Records contained in a dataset
■ ■ ■

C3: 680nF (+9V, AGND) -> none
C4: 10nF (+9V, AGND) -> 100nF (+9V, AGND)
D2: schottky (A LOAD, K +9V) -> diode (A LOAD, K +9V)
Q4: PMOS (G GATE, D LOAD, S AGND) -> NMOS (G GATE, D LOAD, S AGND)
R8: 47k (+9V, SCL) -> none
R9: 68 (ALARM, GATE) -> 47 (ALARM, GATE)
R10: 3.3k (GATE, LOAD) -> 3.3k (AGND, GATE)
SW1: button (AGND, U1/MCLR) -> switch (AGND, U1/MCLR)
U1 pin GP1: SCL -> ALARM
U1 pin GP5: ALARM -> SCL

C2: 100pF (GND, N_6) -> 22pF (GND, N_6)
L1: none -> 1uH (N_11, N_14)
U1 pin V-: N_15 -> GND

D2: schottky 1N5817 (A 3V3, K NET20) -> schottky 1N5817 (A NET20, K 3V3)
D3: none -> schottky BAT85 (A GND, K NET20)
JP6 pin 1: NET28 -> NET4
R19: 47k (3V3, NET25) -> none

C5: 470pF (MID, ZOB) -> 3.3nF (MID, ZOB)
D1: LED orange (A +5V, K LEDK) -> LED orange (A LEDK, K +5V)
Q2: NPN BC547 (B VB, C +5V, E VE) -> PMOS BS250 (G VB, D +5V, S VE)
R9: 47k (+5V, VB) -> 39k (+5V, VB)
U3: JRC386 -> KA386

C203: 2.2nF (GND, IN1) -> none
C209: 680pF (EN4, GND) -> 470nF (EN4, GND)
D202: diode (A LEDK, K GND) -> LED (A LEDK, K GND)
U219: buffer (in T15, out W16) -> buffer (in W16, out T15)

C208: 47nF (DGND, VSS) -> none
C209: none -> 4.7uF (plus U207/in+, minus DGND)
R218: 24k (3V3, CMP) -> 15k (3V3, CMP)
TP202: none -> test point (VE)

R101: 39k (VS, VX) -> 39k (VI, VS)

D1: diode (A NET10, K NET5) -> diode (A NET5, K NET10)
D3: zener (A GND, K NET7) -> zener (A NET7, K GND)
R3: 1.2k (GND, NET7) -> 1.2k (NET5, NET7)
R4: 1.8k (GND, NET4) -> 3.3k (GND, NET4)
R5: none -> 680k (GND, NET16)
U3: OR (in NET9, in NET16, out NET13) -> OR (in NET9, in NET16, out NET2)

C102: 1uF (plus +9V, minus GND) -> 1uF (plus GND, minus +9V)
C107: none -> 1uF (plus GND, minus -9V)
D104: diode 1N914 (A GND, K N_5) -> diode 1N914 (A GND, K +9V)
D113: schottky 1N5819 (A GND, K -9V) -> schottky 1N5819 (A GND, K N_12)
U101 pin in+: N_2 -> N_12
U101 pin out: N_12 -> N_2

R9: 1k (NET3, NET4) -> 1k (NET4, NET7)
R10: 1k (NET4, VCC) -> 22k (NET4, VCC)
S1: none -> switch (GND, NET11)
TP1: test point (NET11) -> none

■ ■ ■

## Task directions:
Pull every line containing "test" out of the entries.

## Reply to the exercise:
TP202: none -> test point (VE)
TP1: test point (NET11) -> none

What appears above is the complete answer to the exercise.